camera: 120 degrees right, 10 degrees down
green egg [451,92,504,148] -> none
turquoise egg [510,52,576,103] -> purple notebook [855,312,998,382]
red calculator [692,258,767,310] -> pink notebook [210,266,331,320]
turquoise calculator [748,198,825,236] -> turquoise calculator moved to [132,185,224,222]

++++++++++++++++++++

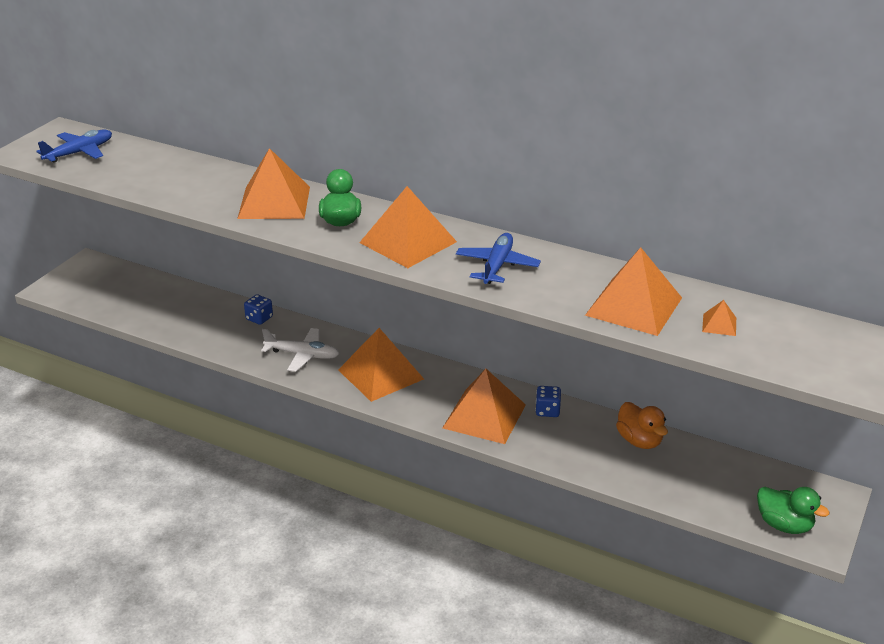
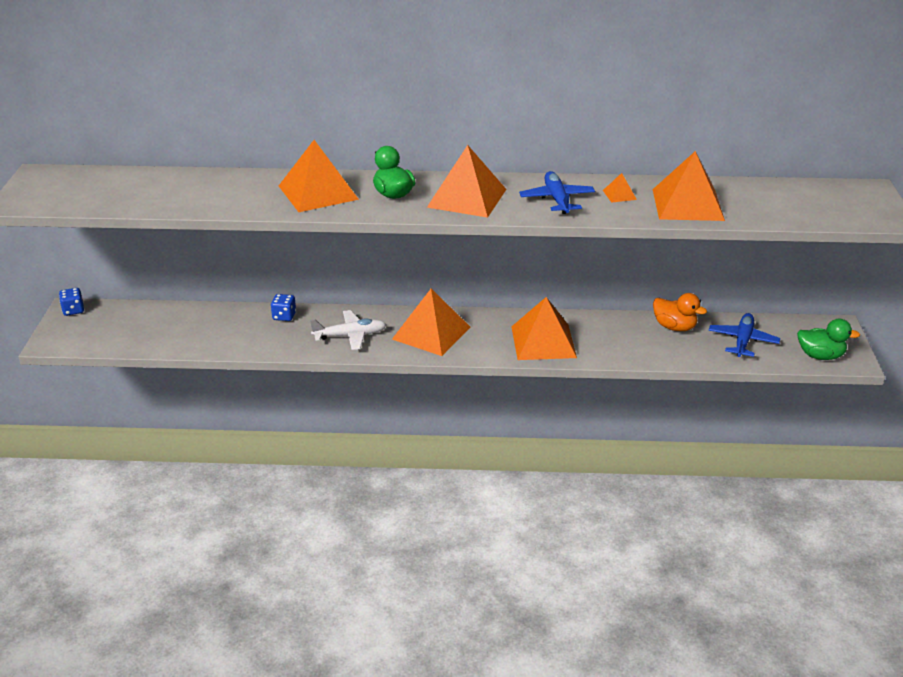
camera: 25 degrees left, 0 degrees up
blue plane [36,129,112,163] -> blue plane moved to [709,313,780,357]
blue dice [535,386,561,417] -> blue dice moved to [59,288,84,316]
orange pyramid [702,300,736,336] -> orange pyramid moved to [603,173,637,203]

++++++++++++++++++++

- [EXERCISE INSTRUCTIONS]:
Look through the entries above and quote exactly the lines from the line with "turquoise egg [510,52,576,103]" to the line with "turquoise calculator [748,198,825,236]", counting both of those lines.

- [YOUR RESPONSE]:
turquoise egg [510,52,576,103] -> purple notebook [855,312,998,382]
red calculator [692,258,767,310] -> pink notebook [210,266,331,320]
turquoise calculator [748,198,825,236] -> turquoise calculator moved to [132,185,224,222]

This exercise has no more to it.